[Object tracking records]
*** Begin section ***
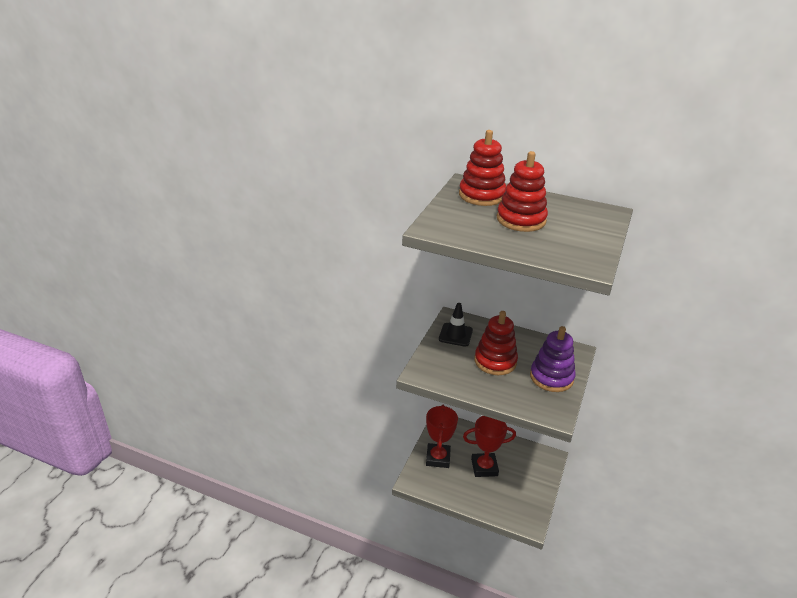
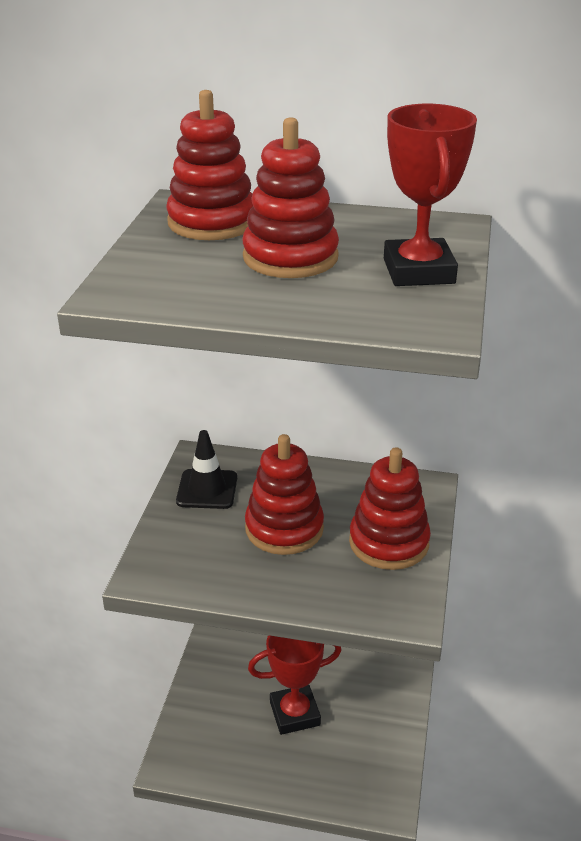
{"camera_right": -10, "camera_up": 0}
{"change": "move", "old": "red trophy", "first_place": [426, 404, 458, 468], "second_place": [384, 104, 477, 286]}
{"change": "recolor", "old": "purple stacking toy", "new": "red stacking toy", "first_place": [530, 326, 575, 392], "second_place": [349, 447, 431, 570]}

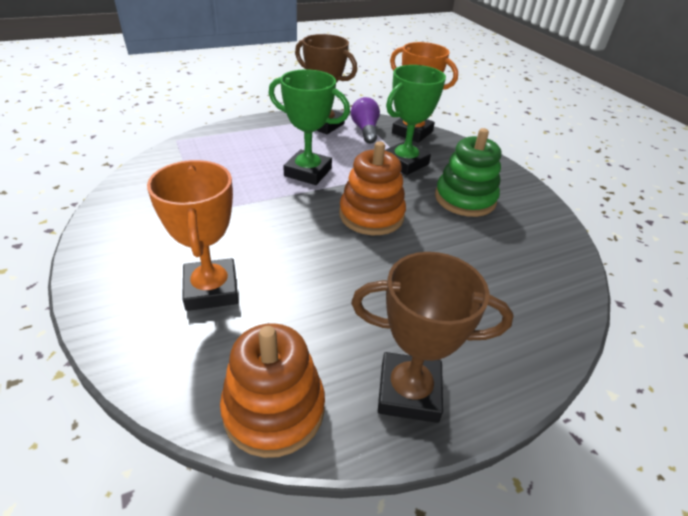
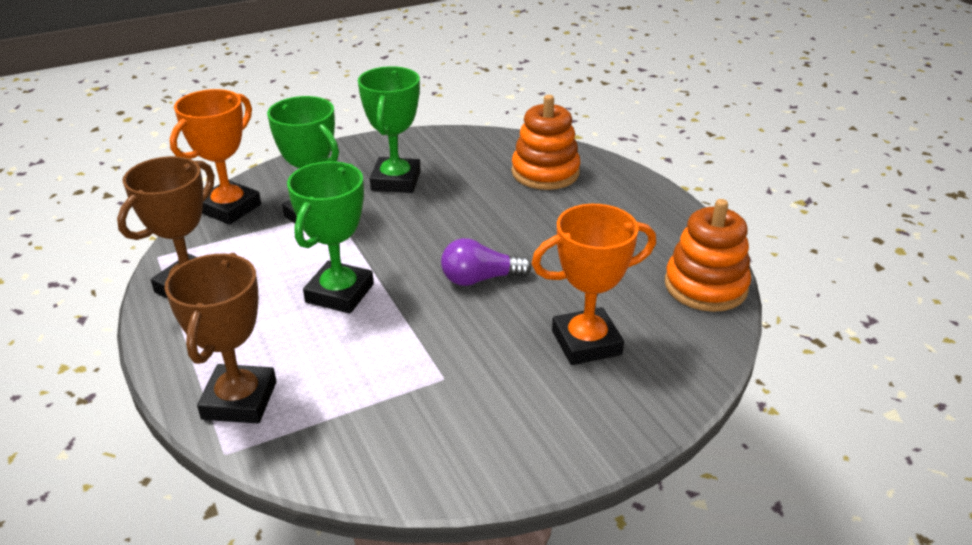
{"camera_right": -90, "camera_up": -5}
{"change": "move", "old": "orange stacking toy", "first_place": [339, 141, 406, 235], "second_place": [512, 95, 580, 190]}
{"change": "move", "old": "purple light bulb", "first_place": [351, 97, 380, 144], "second_place": [441, 238, 532, 286]}
{"change": "move", "old": "brown trophy", "first_place": [351, 252, 514, 423], "second_place": [165, 253, 276, 423]}
{"change": "replace", "old": "green stacking toy", "new": "green trophy", "first_place": [435, 128, 502, 217], "second_place": [358, 66, 421, 193]}

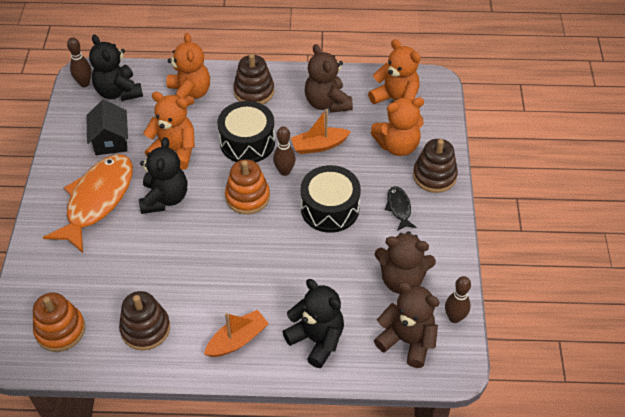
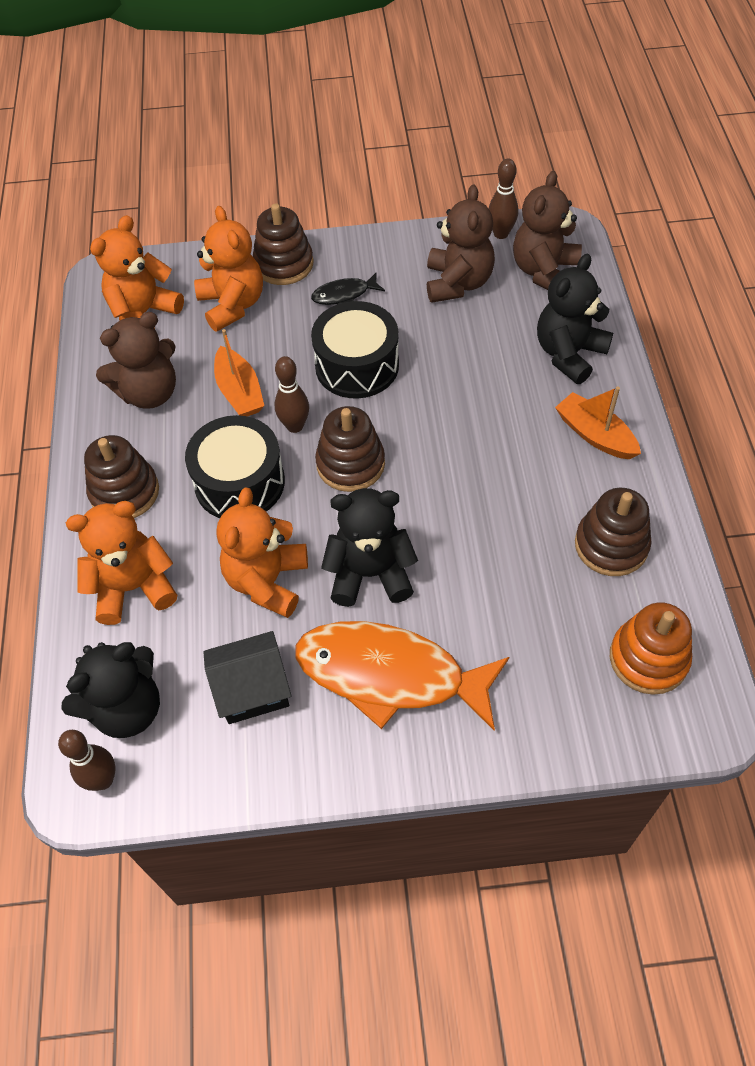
{"camera_right": -95, "camera_up": 5}
{"change": "recolor", "old": "orange stacking toy", "new": "brown stacking toy", "first_place": [225, 160, 270, 214], "second_place": [315, 406, 385, 492]}

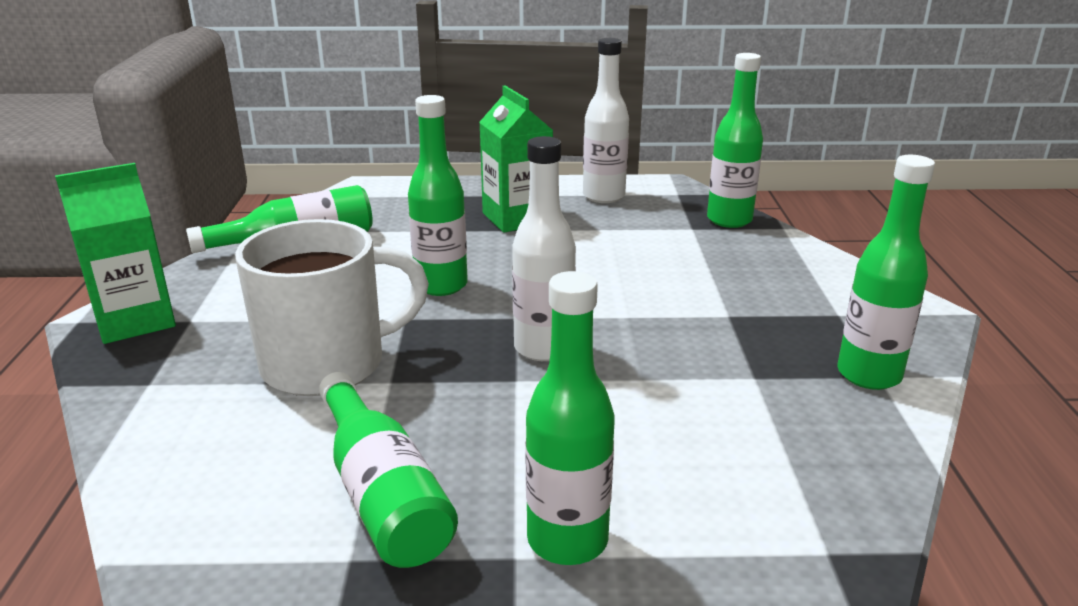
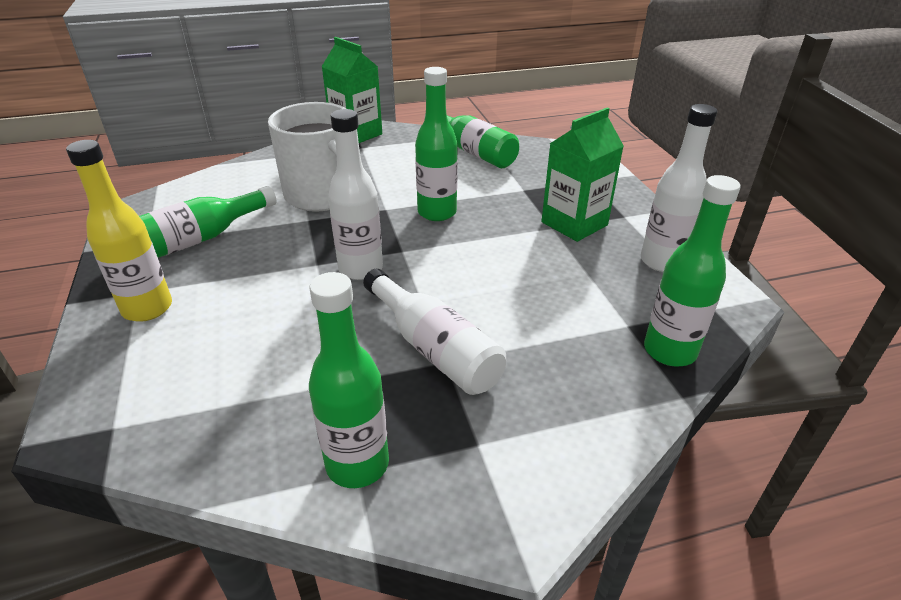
{"camera_right": 75, "camera_up": 10}
{"change": "recolor", "old": "green bottle", "new": "yellow bottle", "first_place": [525, 271, 615, 565], "second_place": [66, 140, 172, 322]}
{"change": "insert", "new": "white bottle", "second_place": [363, 269, 506, 395]}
*** End section ***
Please show all lines from the entries that contain the word "bottle".

• [Written solution]:
{"change": "recolor", "old": "green bottle", "new": "yellow bottle", "first_place": [525, 271, 615, 565], "second_place": [66, 140, 172, 322]}
{"change": "insert", "new": "white bottle", "second_place": [363, 269, 506, 395]}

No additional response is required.